In the listing that follows, print every line exactly and leave the images out.
[Opening Source data section]
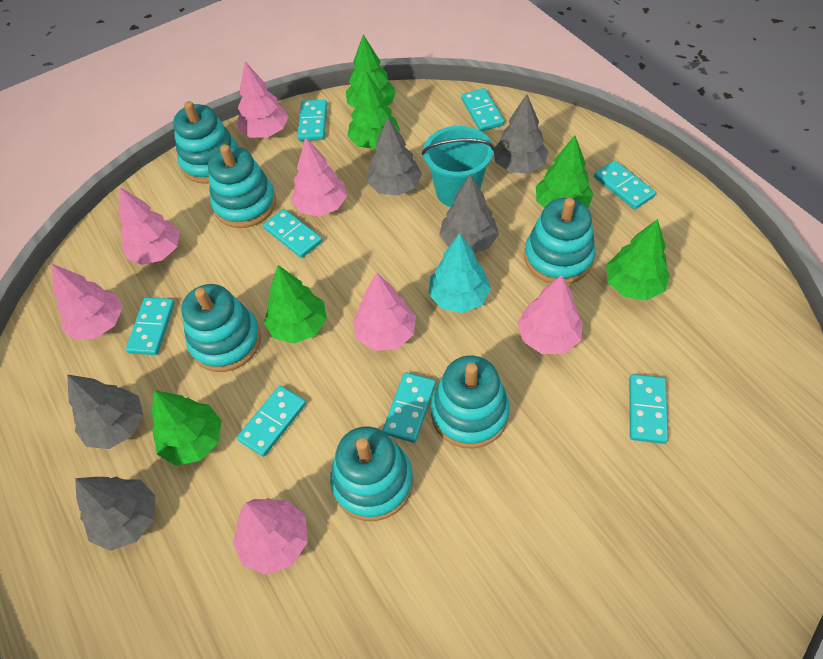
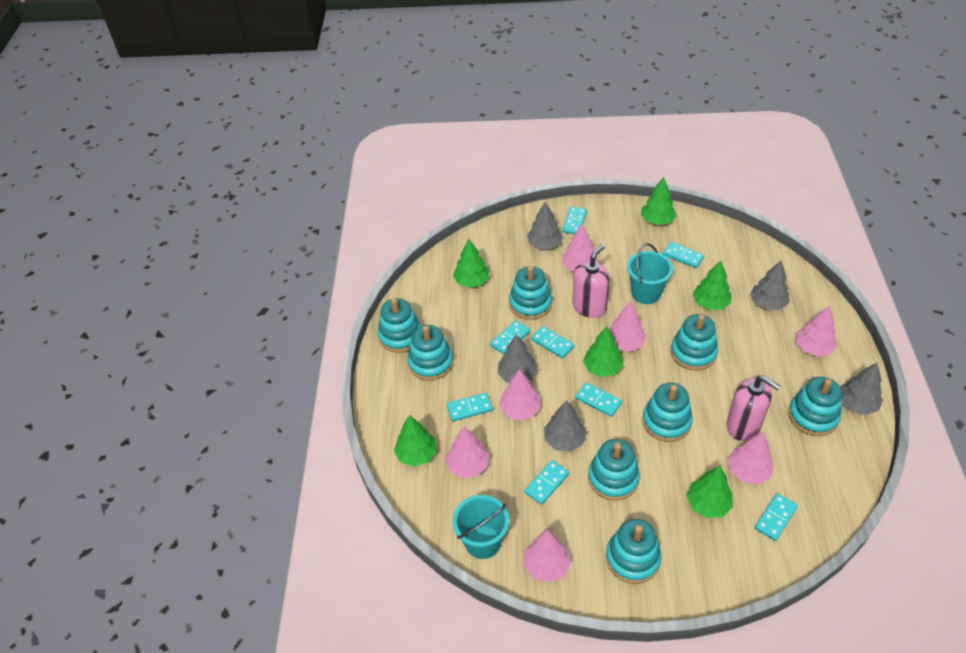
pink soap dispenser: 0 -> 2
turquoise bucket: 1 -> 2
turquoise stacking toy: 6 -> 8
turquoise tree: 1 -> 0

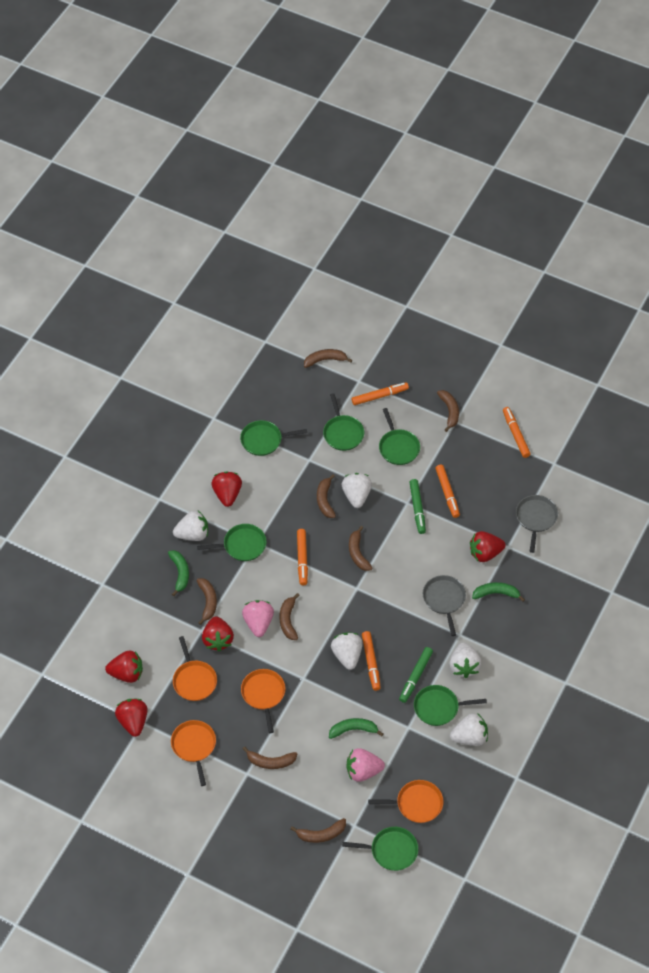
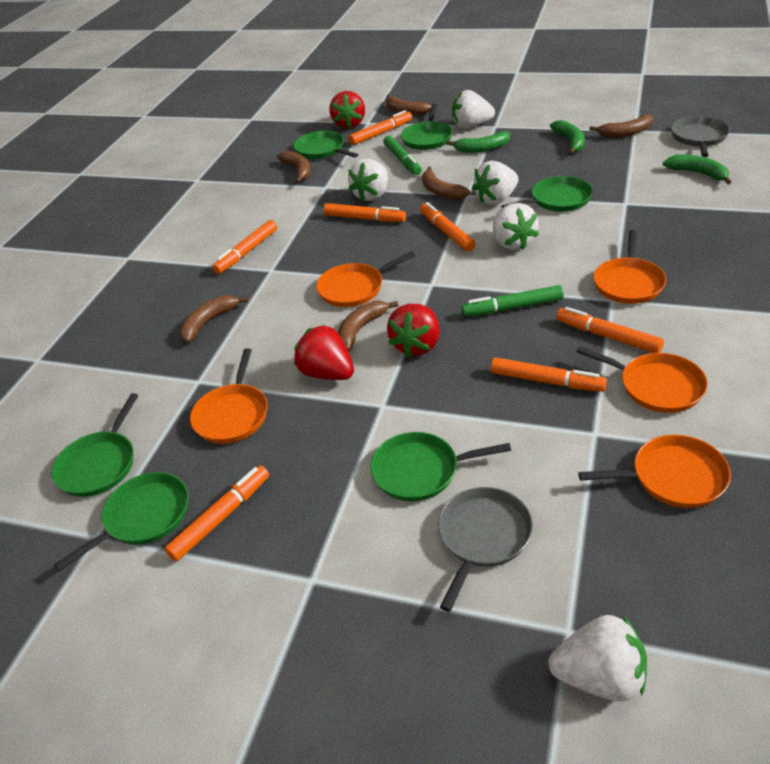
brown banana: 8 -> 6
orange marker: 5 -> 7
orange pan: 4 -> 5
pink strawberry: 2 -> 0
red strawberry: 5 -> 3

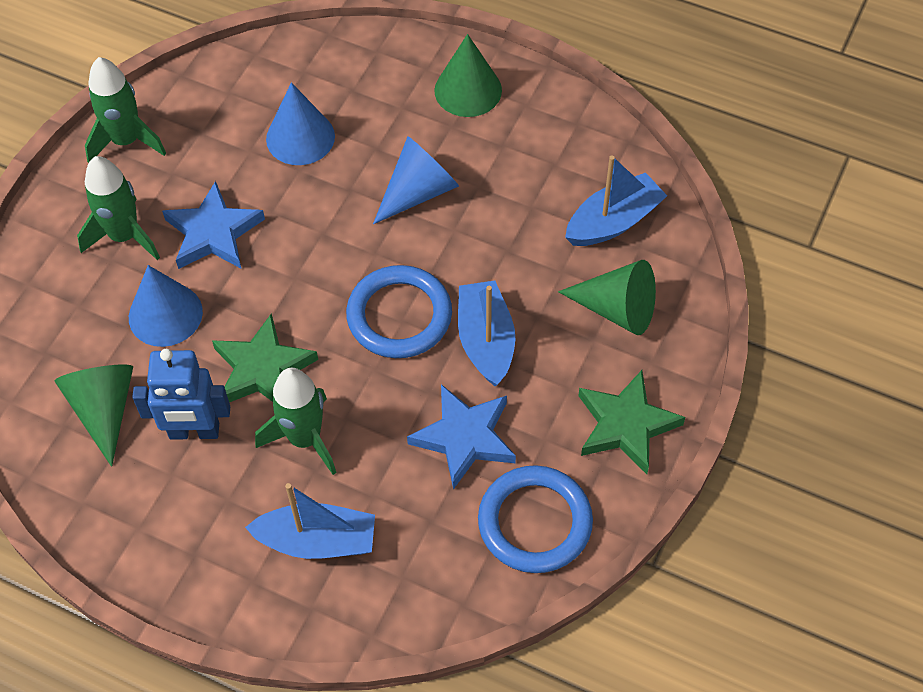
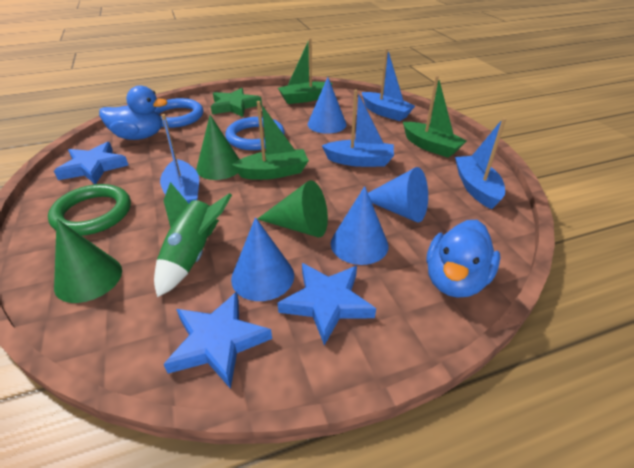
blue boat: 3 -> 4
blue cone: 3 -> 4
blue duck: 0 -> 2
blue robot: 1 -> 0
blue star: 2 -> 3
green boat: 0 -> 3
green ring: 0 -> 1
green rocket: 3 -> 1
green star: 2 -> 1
[Closing Source data section]
| Answer to this problem |
pink soap dispenser: 0 -> 2
turquoise bucket: 1 -> 2
turquoise stacking toy: 6 -> 8
turquoise tree: 1 -> 0

brown banana: 8 -> 6
orange marker: 5 -> 7
orange pan: 4 -> 5
pink strawberry: 2 -> 0
red strawberry: 5 -> 3

blue boat: 3 -> 4
blue cone: 3 -> 4
blue duck: 0 -> 2
blue robot: 1 -> 0
blue star: 2 -> 3
green boat: 0 -> 3
green ring: 0 -> 1
green rocket: 3 -> 1
green star: 2 -> 1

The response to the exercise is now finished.